For the data below, work out how many lines include the string "purple" and report only the number.
START DATA FOR THIS TASK
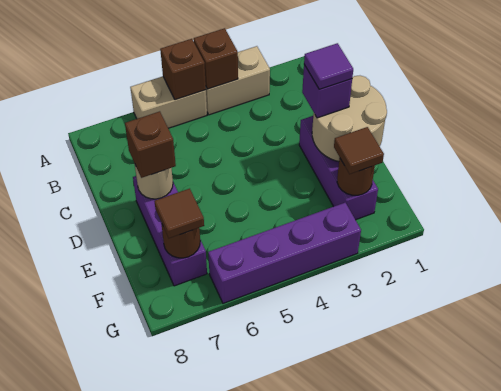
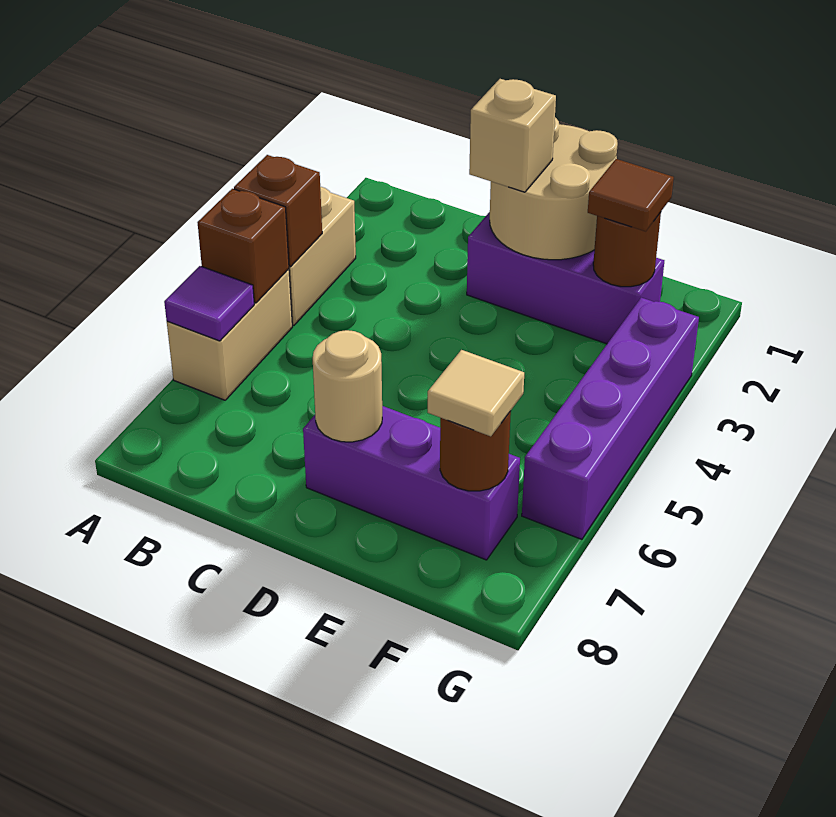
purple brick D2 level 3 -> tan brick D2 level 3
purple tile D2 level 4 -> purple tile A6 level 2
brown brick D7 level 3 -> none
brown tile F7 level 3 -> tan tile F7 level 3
END DATA FOR THIS TASK
START DATA FOR THIS TASK
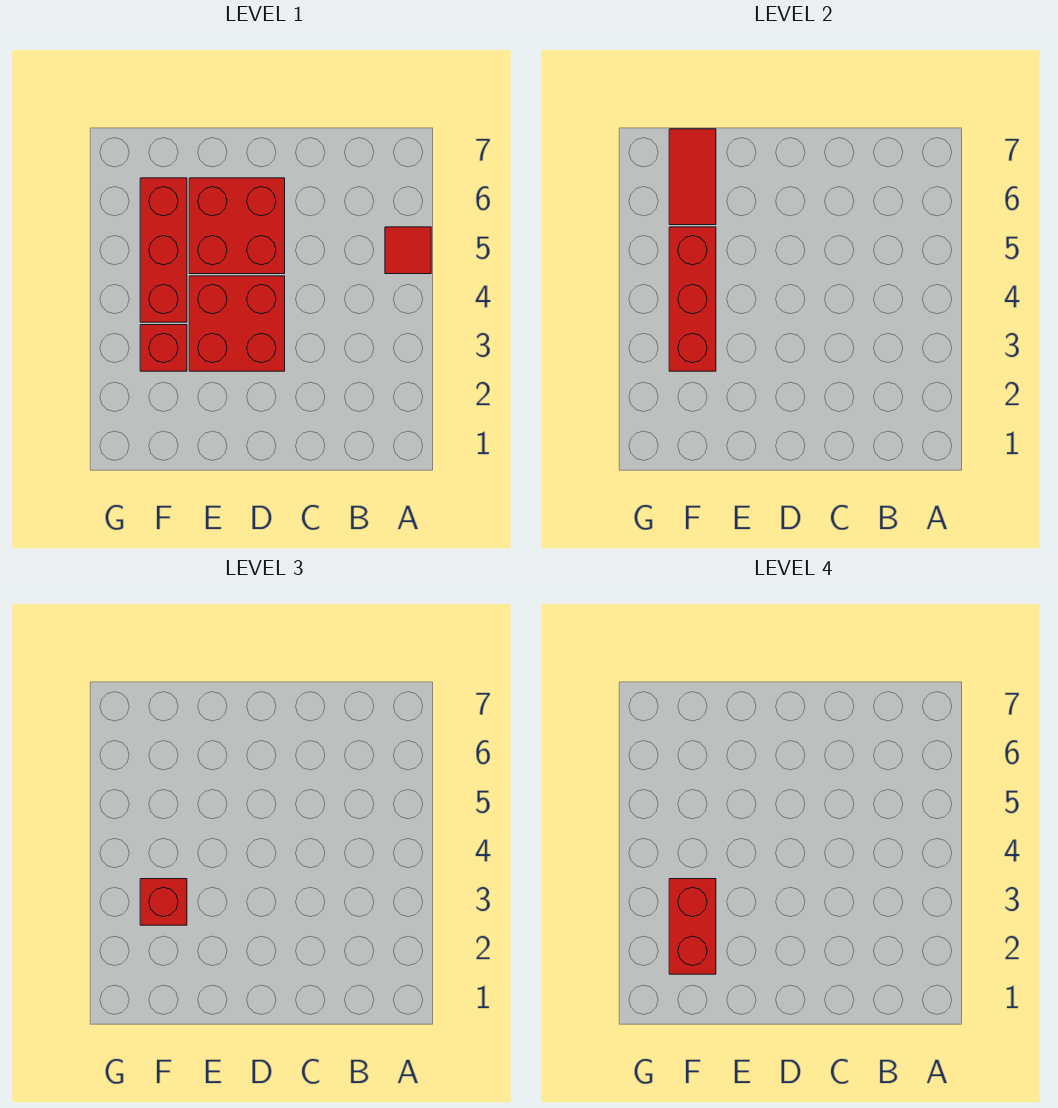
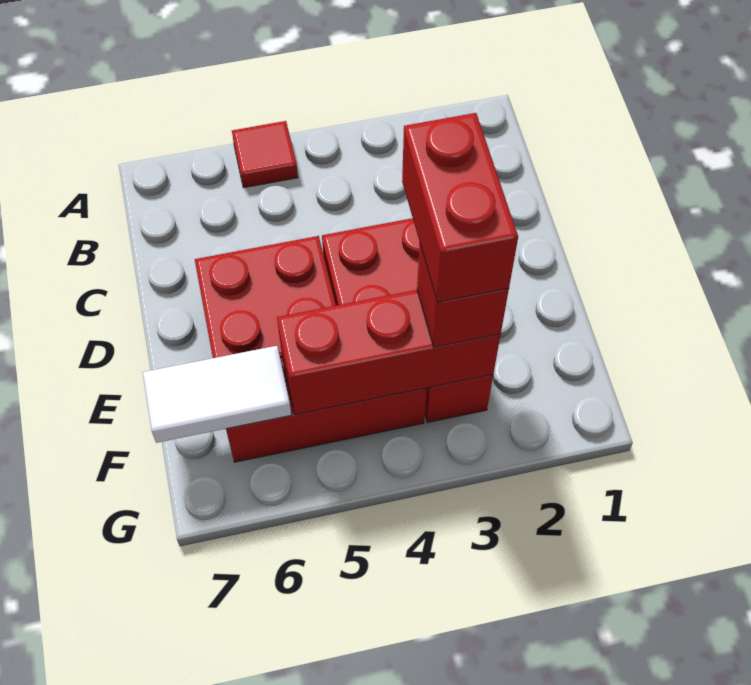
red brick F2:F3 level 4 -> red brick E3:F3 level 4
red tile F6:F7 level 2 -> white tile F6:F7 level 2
END DATA FOR THIS TASK
WORKED SOLUTION:
2